[Stored items]
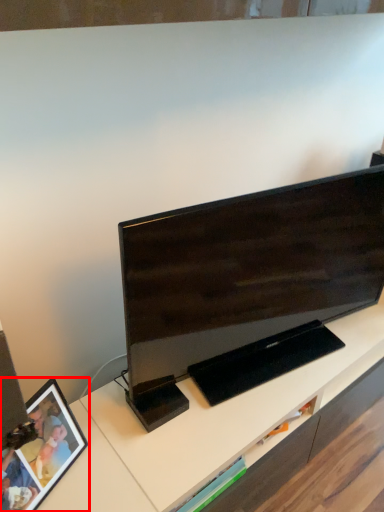
Question: Observing the image, what is the correct spatial positioning of picture frame (annotated by the red box) in reference to television?

Choices:
 (A) right
 (B) left

Answer: (B)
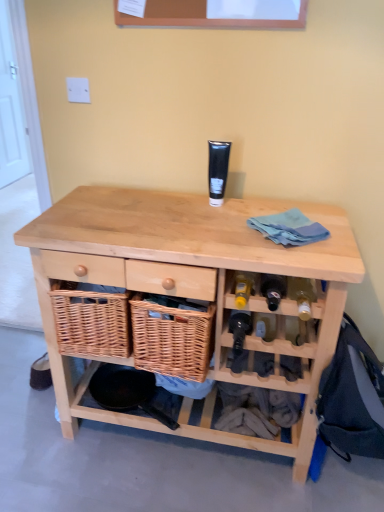
Question: Is translucent glass wine bottle at lower right, which appears as the second wine bottle when viewed from the left, facing away from white painted wood door at left?

Choices:
 (A) yes
 (B) no

Answer: (B)

Question: Does translucent glass wine bottle at lower right, the 1th wine bottle viewed from the right, have a smaller size compared to white painted wood door at left?

Choices:
 (A) no
 (B) yes

Answer: (B)

Question: Are translucent glass wine bottle at lower right, which appears as the second wine bottle when viewed from the left, and white painted wood door at left making contact?

Choices:
 (A) no
 (B) yes

Answer: (A)

Question: Can you confirm if translucent glass wine bottle at lower right, arranged as the second wine bottle when ordered from the bottom, is shorter than white painted wood door at left?

Choices:
 (A) no
 (B) yes

Answer: (B)

Question: Does translucent glass wine bottle at lower right, arranged as the second wine bottle when ordered from the bottom, have a lesser width compared to white painted wood door at left?

Choices:
 (A) yes
 (B) no

Answer: (B)

Question: Is white painted wood door at left spatially inside translucent glass wine bottle at lower right, arranged as the second wine bottle when ordered from the bottom, or outside of it?

Choices:
 (A) outside
 (B) inside

Answer: (A)

Question: Looking at the image, does white painted wood door at left seem bigger or smaller compared to translucent glass wine bottle at lower right, arranged as the second wine bottle when ordered from the bottom?

Choices:
 (A) big
 (B) small

Answer: (A)

Question: From their relative heights in the image, would you say white painted wood door at left is taller or shorter than translucent glass wine bottle at lower right, arranged as the second wine bottle when ordered from the bottom?

Choices:
 (A) short
 (B) tall

Answer: (B)

Question: From the image's perspective, is white painted wood door at left located above or below translucent glass wine bottle at lower right, arranged as the second wine bottle when ordered from the bottom?

Choices:
 (A) below
 (B) above

Answer: (B)

Question: From a real-world perspective, relative to white painted wood door at left, is translucent glass wine bottle at lower right, the 1th wine bottle viewed from the right, vertically above or below?

Choices:
 (A) above
 (B) below

Answer: (B)

Question: Considering the positions of translucent glass wine bottle at lower right, arranged as the second wine bottle when ordered from the bottom, and white painted wood door at left in the image, is translucent glass wine bottle at lower right, arranged as the second wine bottle when ordered from the bottom, taller or shorter than white painted wood door at left?

Choices:
 (A) tall
 (B) short

Answer: (B)

Question: From the image's perspective, is translucent glass wine bottle at lower right, the 1th wine bottle viewed from the right, located above or below white painted wood door at left?

Choices:
 (A) above
 (B) below

Answer: (B)

Question: Visually, is translucent glass wine bottle at lower right, the first wine bottle from the top, positioned to the left or to the right of white painted wood door at left?

Choices:
 (A) right
 (B) left

Answer: (A)

Question: Is translucent glass wine bottle at lower right, the first wine bottle from the top, taller or shorter than black matte tube at center?

Choices:
 (A) short
 (B) tall

Answer: (A)

Question: Is point (307, 305) positioned closer to the camera than point (208, 167)?

Choices:
 (A) closer
 (B) farther

Answer: (A)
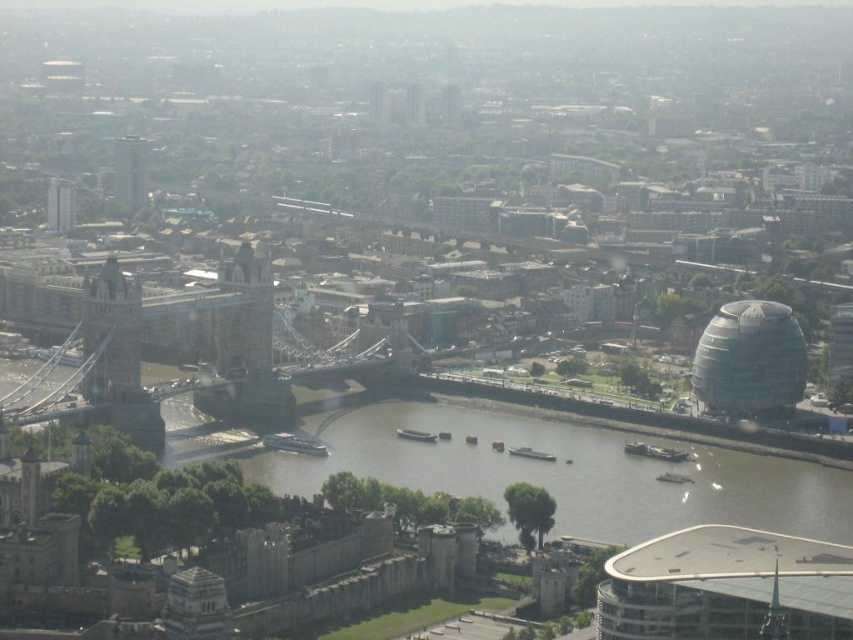
Based on the photo, can you confirm if stone bridge at center-left is taller than matte glass skyscraper at upper left?

Correct, stone bridge at center-left is much taller as matte glass skyscraper at upper left.

Is stone bridge at center-left thinner than matte glass skyscraper at upper left?

In fact, stone bridge at center-left might be wider than matte glass skyscraper at upper left.

Image resolution: width=853 pixels, height=640 pixels. I want to click on stone bridge at center-left, so click(245, 316).

The width and height of the screenshot is (853, 640). What are the coordinates of `stone bridge at center-left` in the screenshot? It's located at (245, 316).

Is point (584, 440) positioned behind point (122, 342)?

That is True.

Can you confirm if brown water at center is shorter than matte gray bridge at left?

Yes, brown water at center is shorter than matte gray bridge at left.

Who is more distant from viewer, (505, 484) or (134, 308)?

Point (134, 308)

Find the location of `brown water at center`. brown water at center is located at coordinates (541, 467).

Is point (769, 404) in front of point (90, 339)?

No, it is behind (90, 339).

Does white glass dome at right have a lesser width compared to matte gray bridge at left?

Incorrect, white glass dome at right's width is not less than matte gray bridge at left's.

Image resolution: width=853 pixels, height=640 pixels. I want to click on white glass dome at right, so click(749, 358).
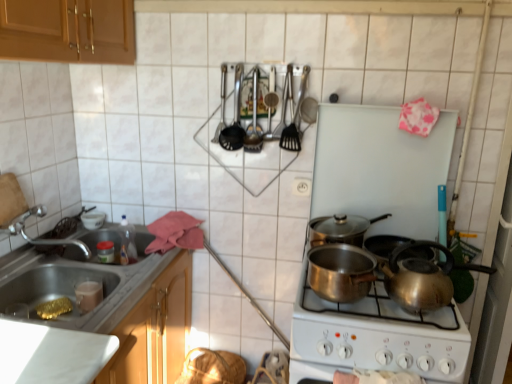
Question: Can you confirm if polished copper pot at center, which ranks as the 2th kitchen appliance in top-to-bottom order, is smaller than metallic cooking utensils at upper center?

Choices:
 (A) yes
 (B) no

Answer: (B)

Question: From a real-world perspective, is polished copper pot at center, which ranks as the 2th kitchen appliance in top-to-bottom order, positioned over metallic cooking utensils at upper center based on gravity?

Choices:
 (A) no
 (B) yes

Answer: (A)

Question: Is polished copper pot at center, the first kitchen appliance ordered from the bottom, not near metallic cooking utensils at upper center?

Choices:
 (A) yes
 (B) no

Answer: (B)

Question: Is polished copper pot at center, which ranks as the 2th kitchen appliance in top-to-bottom order, at the left side of metallic cooking utensils at upper center?

Choices:
 (A) no
 (B) yes

Answer: (A)

Question: Is metallic cooking utensils at upper center a part of polished copper pot at center, the first kitchen appliance ordered from the bottom?

Choices:
 (A) no
 (B) yes

Answer: (A)

Question: Does polished copper pot at center, which ranks as the 2th kitchen appliance in top-to-bottom order, have a greater height compared to metallic cooking utensils at upper center?

Choices:
 (A) no
 (B) yes

Answer: (A)

Question: From the image's perspective, is satin silver kettle at lower right on metallic sink at lower left?

Choices:
 (A) yes
 (B) no

Answer: (B)

Question: Is satin silver kettle at lower right thinner than metallic sink at lower left?

Choices:
 (A) no
 (B) yes

Answer: (A)

Question: From a real-world perspective, is satin silver kettle at lower right below metallic sink at lower left?

Choices:
 (A) no
 (B) yes

Answer: (A)

Question: Considering the relative positions of satin silver kettle at lower right and metallic sink at lower left in the image provided, is satin silver kettle at lower right behind metallic sink at lower left?

Choices:
 (A) no
 (B) yes

Answer: (A)

Question: Does satin silver kettle at lower right have a greater width compared to metallic sink at lower left?

Choices:
 (A) yes
 (B) no

Answer: (A)

Question: From the image's perspective, would you say satin silver kettle at lower right is shown under metallic sink at lower left?

Choices:
 (A) yes
 (B) no

Answer: (A)

Question: Does shiny silver pot at center, which is the second kitchen appliance in bottom-to-top order, have a larger size compared to metallic sink at lower left?

Choices:
 (A) no
 (B) yes

Answer: (A)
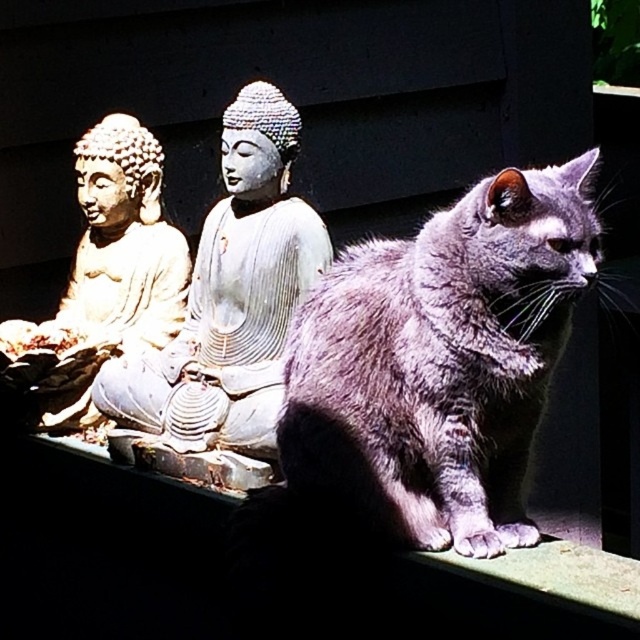
Question: Which point is closer to the camera?

Choices:
 (A) gray stone buddha at center
 (B) satin gray cat at center
 (C) matte gold statue at left

Answer: (B)

Question: Which point appears farthest from the camera in this image?

Choices:
 (A) (168, 433)
 (B) (134, 257)

Answer: (B)

Question: Estimate the real-world distances between objects in this image. Which object is closer to the satin gray cat at center?

Choices:
 (A) gray stone buddha at center
 (B) matte gold statue at left

Answer: (A)

Question: Is satin gray cat at center below gray stone buddha at center?

Choices:
 (A) no
 (B) yes

Answer: (B)

Question: Observing the image, what is the correct spatial positioning of gray stone buddha at center in reference to matte gold statue at left?

Choices:
 (A) right
 (B) left

Answer: (A)

Question: In this image, where is gray stone buddha at center located relative to matte gold statue at left?

Choices:
 (A) below
 (B) above

Answer: (A)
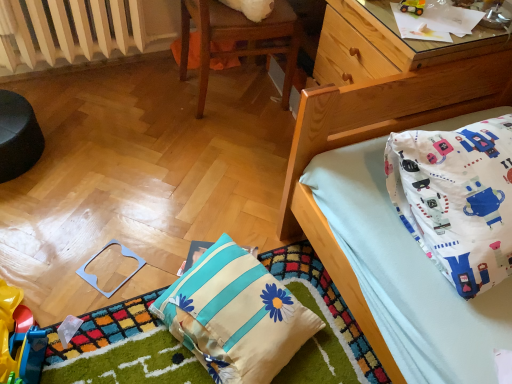
Identify the location of vacant area that is situated to the right of metallic yellow toy car at upper right, placed as the 1th toy when sorted from top to bottom. (466, 22).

WHAT TO DO>
Reproduce the material above, swapping each instance of "translucent glass wine bottle" for "clear glass wine bottle" and changing nothing else. Leave out the pictures.

OUTPUT FOR THIS TASK>
Question: Observing the image, what is the correct spatial positioning of picture frame (annotated by the red box) in reference to television?

Choices:
 (A) right
 (B) left

Answer: (B)
Question: Is clear glass wine bottle at lower right, which appears as the second wine bottle when viewed from the left, facing away from white painted wood door at left?

Choices:
 (A) yes
 (B) no

Answer: (B)

Question: Does clear glass wine bottle at lower right, the 1th wine bottle viewed from the right, have a smaller size compared to white painted wood door at left?

Choices:
 (A) no
 (B) yes

Answer: (B)

Question: Are clear glass wine bottle at lower right, which appears as the second wine bottle when viewed from the left, and white painted wood door at left making contact?

Choices:
 (A) no
 (B) yes

Answer: (A)

Question: Can you confirm if clear glass wine bottle at lower right, arranged as the second wine bottle when ordered from the bottom, is shorter than white painted wood door at left?

Choices:
 (A) no
 (B) yes

Answer: (B)

Question: Does clear glass wine bottle at lower right, arranged as the second wine bottle when ordered from the bottom, have a lesser width compared to white painted wood door at left?

Choices:
 (A) yes
 (B) no

Answer: (B)

Question: Is white painted wood door at left spatially inside clear glass wine bottle at lower right, arranged as the second wine bottle when ordered from the bottom, or outside of it?

Choices:
 (A) outside
 (B) inside

Answer: (A)

Question: Looking at the image, does white painted wood door at left seem bigger or smaller compared to clear glass wine bottle at lower right, arranged as the second wine bottle when ordered from the bottom?

Choices:
 (A) big
 (B) small

Answer: (A)

Question: From their relative heights in the image, would you say white painted wood door at left is taller or shorter than clear glass wine bottle at lower right, arranged as the second wine bottle when ordered from the bottom?

Choices:
 (A) short
 (B) tall

Answer: (B)

Question: From the image's perspective, is white painted wood door at left located above or below clear glass wine bottle at lower right, arranged as the second wine bottle when ordered from the bottom?

Choices:
 (A) below
 (B) above

Answer: (B)

Question: From a real-world perspective, relative to white painted wood door at left, is clear glass wine bottle at lower right, the 1th wine bottle viewed from the right, vertically above or below?

Choices:
 (A) above
 (B) below

Answer: (B)

Question: Considering the positions of clear glass wine bottle at lower right, arranged as the second wine bottle when ordered from the bottom, and white painted wood door at left in the image, is clear glass wine bottle at lower right, arranged as the second wine bottle when ordered from the bottom, taller or shorter than white painted wood door at left?

Choices:
 (A) tall
 (B) short

Answer: (B)

Question: From the image's perspective, is clear glass wine bottle at lower right, the 1th wine bottle viewed from the right, located above or below white painted wood door at left?

Choices:
 (A) above
 (B) below

Answer: (B)

Question: Visually, is clear glass wine bottle at lower right, the first wine bottle from the top, positioned to the left or to the right of white painted wood door at left?

Choices:
 (A) right
 (B) left

Answer: (A)

Question: Is clear glass wine bottle at lower right, the first wine bottle from the top, taller or shorter than black matte tube at center?

Choices:
 (A) short
 (B) tall

Answer: (A)

Question: Is point (307, 305) positioned closer to the camera than point (208, 167)?

Choices:
 (A) closer
 (B) farther

Answer: (A)
Based on the photo, can you confirm if stone bridge at center-left is taller than matte glass skyscraper at upper left?

Correct, stone bridge at center-left is much taller as matte glass skyscraper at upper left.

Is stone bridge at center-left thinner than matte glass skyscraper at upper left?

In fact, stone bridge at center-left might be wider than matte glass skyscraper at upper left.

Image resolution: width=853 pixels, height=640 pixels. I want to click on stone bridge at center-left, so click(245, 316).

The width and height of the screenshot is (853, 640). What are the coordinates of `stone bridge at center-left` in the screenshot? It's located at (245, 316).

Is point (584, 440) positioned behind point (122, 342)?

That is True.

Can you confirm if brown water at center is shorter than matte gray bridge at left?

Yes, brown water at center is shorter than matte gray bridge at left.

Who is more distant from viewer, (505, 484) or (134, 308)?

Point (134, 308)

Find the location of `brown water at center`. brown water at center is located at coordinates (541, 467).

Is point (769, 404) in front of point (90, 339)?

No, it is behind (90, 339).

Does white glass dome at right have a lesser width compared to matte gray bridge at left?

Incorrect, white glass dome at right's width is not less than matte gray bridge at left's.

Image resolution: width=853 pixels, height=640 pixels. I want to click on white glass dome at right, so click(749, 358).
Question: Can you confirm if polished copper pot at center, which ranks as the 2th kitchen appliance in top-to-bottom order, is smaller than metallic cooking utensils at upper center?

Choices:
 (A) yes
 (B) no

Answer: (B)

Question: From a real-world perspective, is polished copper pot at center, which ranks as the 2th kitchen appliance in top-to-bottom order, positioned over metallic cooking utensils at upper center based on gravity?

Choices:
 (A) no
 (B) yes

Answer: (A)

Question: Is polished copper pot at center, the first kitchen appliance ordered from the bottom, not near metallic cooking utensils at upper center?

Choices:
 (A) yes
 (B) no

Answer: (B)

Question: Is polished copper pot at center, which ranks as the 2th kitchen appliance in top-to-bottom order, at the left side of metallic cooking utensils at upper center?

Choices:
 (A) no
 (B) yes

Answer: (A)

Question: Is metallic cooking utensils at upper center a part of polished copper pot at center, the first kitchen appliance ordered from the bottom?

Choices:
 (A) no
 (B) yes

Answer: (A)

Question: Does polished copper pot at center, which ranks as the 2th kitchen appliance in top-to-bottom order, have a greater height compared to metallic cooking utensils at upper center?

Choices:
 (A) no
 (B) yes

Answer: (A)

Question: From the image's perspective, is satin silver kettle at lower right on metallic sink at lower left?

Choices:
 (A) yes
 (B) no

Answer: (B)

Question: Is satin silver kettle at lower right thinner than metallic sink at lower left?

Choices:
 (A) no
 (B) yes

Answer: (A)

Question: From a real-world perspective, is satin silver kettle at lower right below metallic sink at lower left?

Choices:
 (A) no
 (B) yes

Answer: (A)

Question: Considering the relative positions of satin silver kettle at lower right and metallic sink at lower left in the image provided, is satin silver kettle at lower right behind metallic sink at lower left?

Choices:
 (A) no
 (B) yes

Answer: (A)

Question: Does satin silver kettle at lower right have a greater width compared to metallic sink at lower left?

Choices:
 (A) yes
 (B) no

Answer: (A)

Question: From the image's perspective, would you say satin silver kettle at lower right is shown under metallic sink at lower left?

Choices:
 (A) yes
 (B) no

Answer: (A)

Question: Does shiny silver pot at center, which is the second kitchen appliance in bottom-to-top order, have a larger size compared to metallic sink at lower left?

Choices:
 (A) no
 (B) yes

Answer: (A)
Question: Which point is closer to the camera?

Choices:
 (A) gray stone buddha at center
 (B) satin gray cat at center
 (C) matte gold statue at left

Answer: (B)

Question: Which point appears farthest from the camera in this image?

Choices:
 (A) (168, 433)
 (B) (134, 257)

Answer: (B)

Question: Estimate the real-world distances between objects in this image. Which object is closer to the satin gray cat at center?

Choices:
 (A) gray stone buddha at center
 (B) matte gold statue at left

Answer: (A)

Question: Is satin gray cat at center below gray stone buddha at center?

Choices:
 (A) no
 (B) yes

Answer: (B)

Question: Observing the image, what is the correct spatial positioning of gray stone buddha at center in reference to matte gold statue at left?

Choices:
 (A) right
 (B) left

Answer: (A)

Question: In this image, where is gray stone buddha at center located relative to matte gold statue at left?

Choices:
 (A) below
 (B) above

Answer: (A)
Identify the location of vacant area that is situated to the right of metallic yellow toy car at upper right, placed as the 1th toy when sorted from top to bottom. (466, 22).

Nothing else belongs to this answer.